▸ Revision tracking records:

== Segment start ==

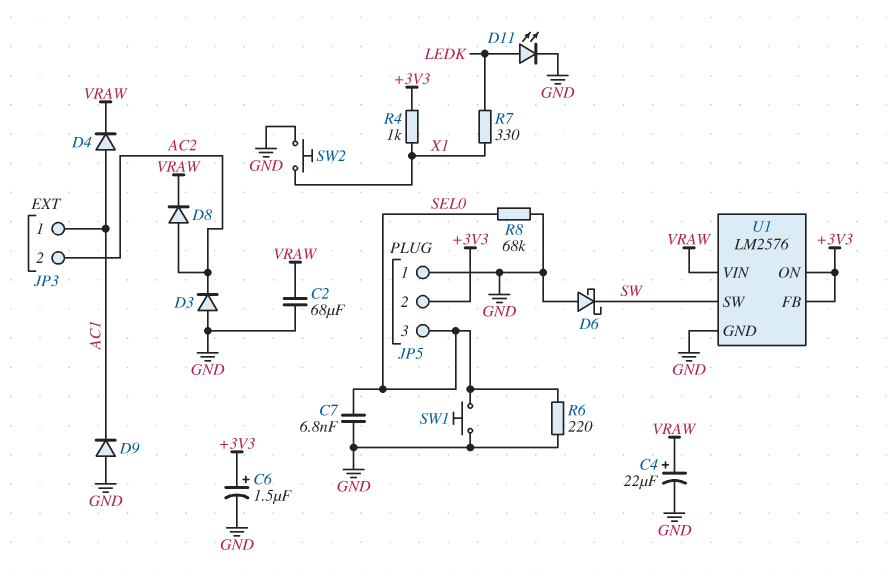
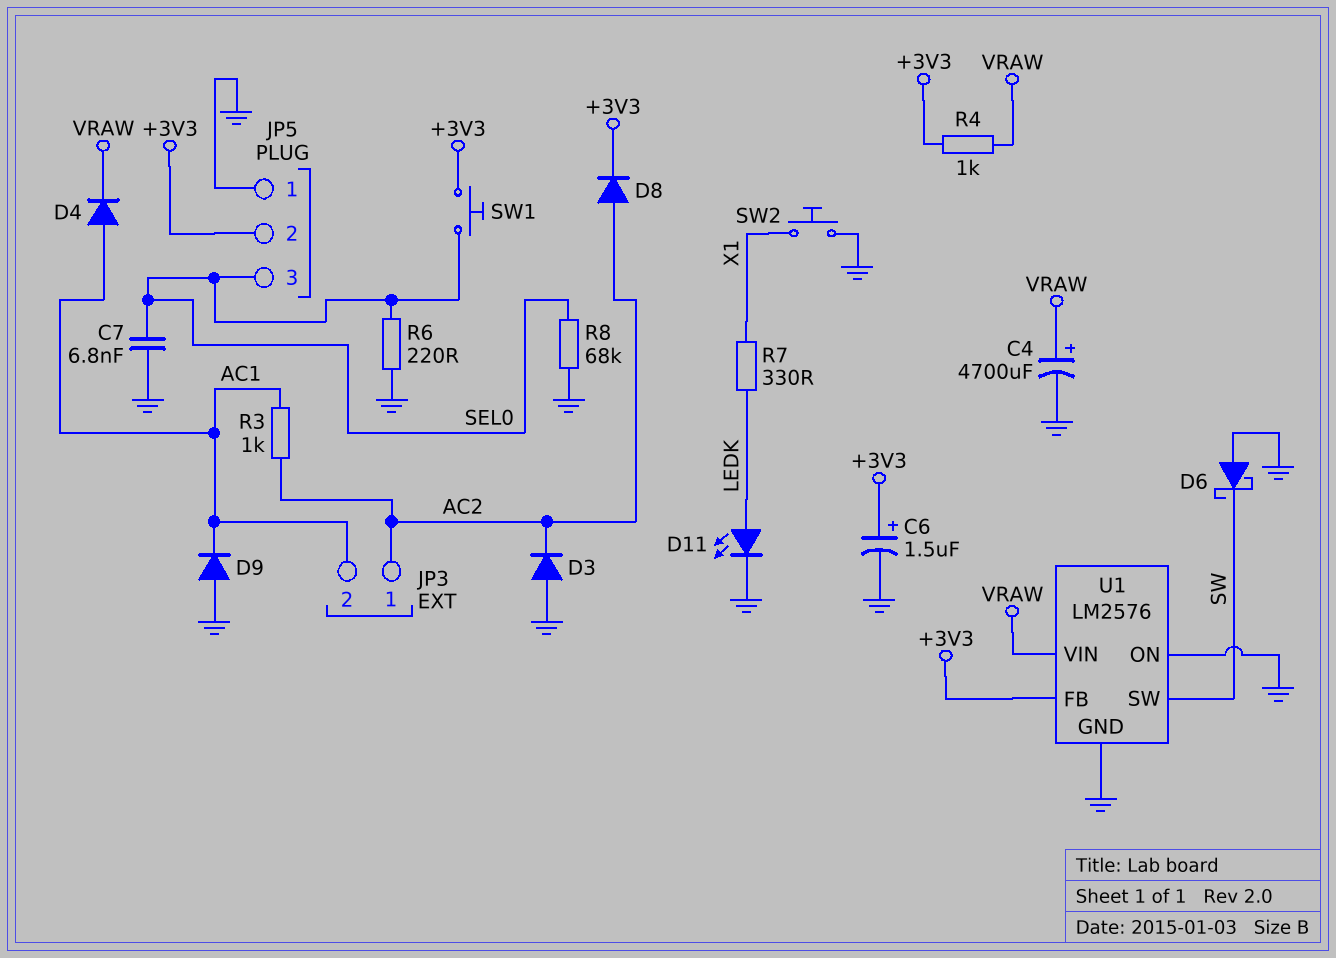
C2: 68uF (GND, VRAW) -> none
C4: 22uF (plus VRAW, minus GND) -> 4700uF (plus VRAW, minus GND)
D8: diode (A AC2, K VRAW) -> diode (A AC2, K +3V3)
JP3 pin 1: AC1 -> AC2
JP3 pin 2: AC2 -> AC1
R3: none -> 1k (AC1, AC2)
R4: 1k (+3V3, X1) -> 1k (+3V3, VRAW)
SW1: button (GND, SEL0) -> button (+3V3, SEL0)
U1 pin ON: +3V3 -> GND

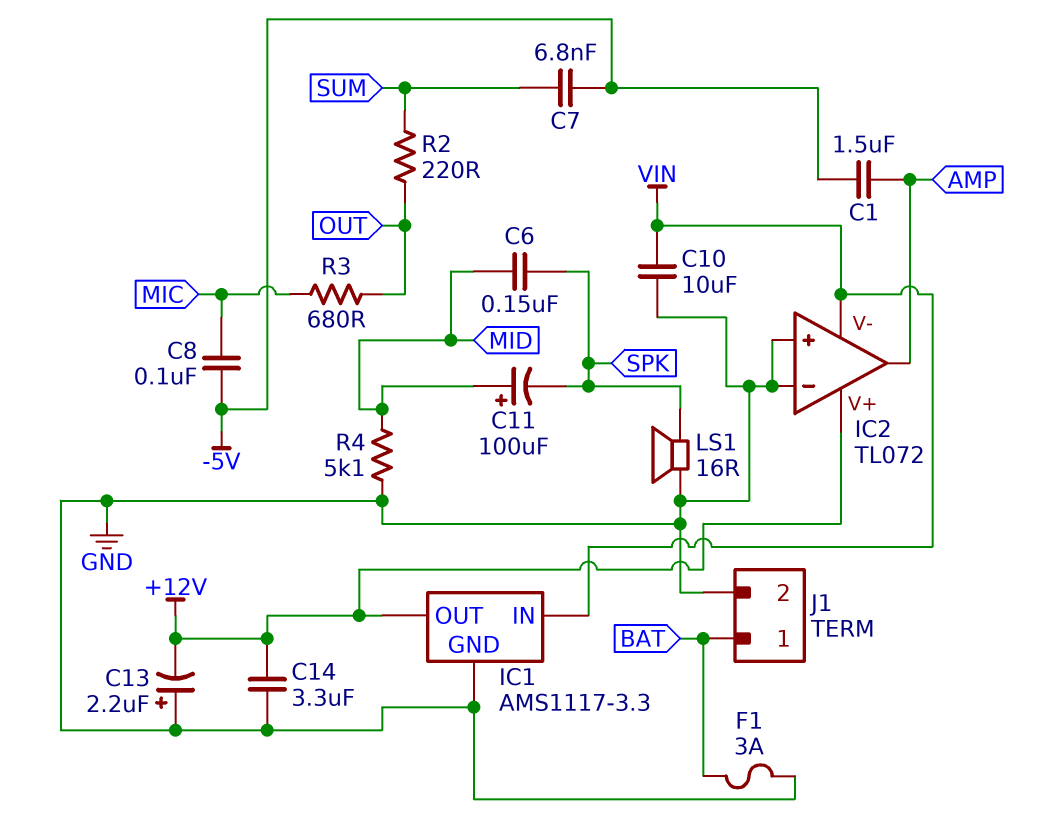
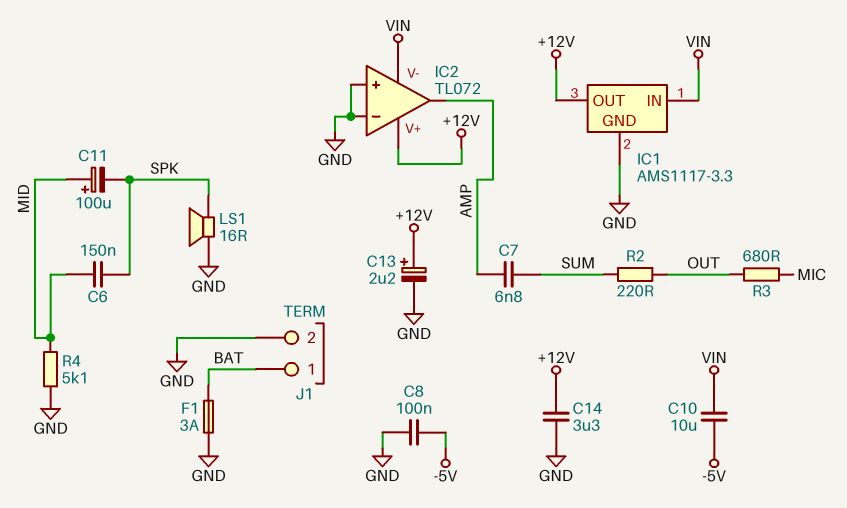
C1: 1.5uF (-5V, AMP) -> none
C7: 6.8nF (-5V, SUM) -> 6.8nF (AMP, SUM)
C8: 100nF (-5V, MIC) -> 100nF (-5V, GND)
C10: 10uF (GND, VIN) -> 10uF (-5V, VIN)
C13: 2.2uF (plus GND, minus +12V) -> 2.2uF (plus +12V, minus GND)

== Segment end ==

▸ TASK DESCRIPTION: Without including any pictures, reproduce the data exactly.

▸ WRITTEN RESPONSE:
C2: 68uF (GND, VRAW) -> none
C4: 22uF (plus VRAW, minus GND) -> 4700uF (plus VRAW, minus GND)
D8: diode (A AC2, K VRAW) -> diode (A AC2, K +3V3)
JP3 pin 1: AC1 -> AC2
JP3 pin 2: AC2 -> AC1
R3: none -> 1k (AC1, AC2)
R4: 1k (+3V3, X1) -> 1k (+3V3, VRAW)
SW1: button (GND, SEL0) -> button (+3V3, SEL0)
U1 pin ON: +3V3 -> GND

C1: 1.5uF (-5V, AMP) -> none
C7: 6.8nF (-5V, SUM) -> 6.8nF (AMP, SUM)
C8: 100nF (-5V, MIC) -> 100nF (-5V, GND)
C10: 10uF (GND, VIN) -> 10uF (-5V, VIN)
C13: 2.2uF (plus GND, minus +12V) -> 2.2uF (plus +12V, minus GND)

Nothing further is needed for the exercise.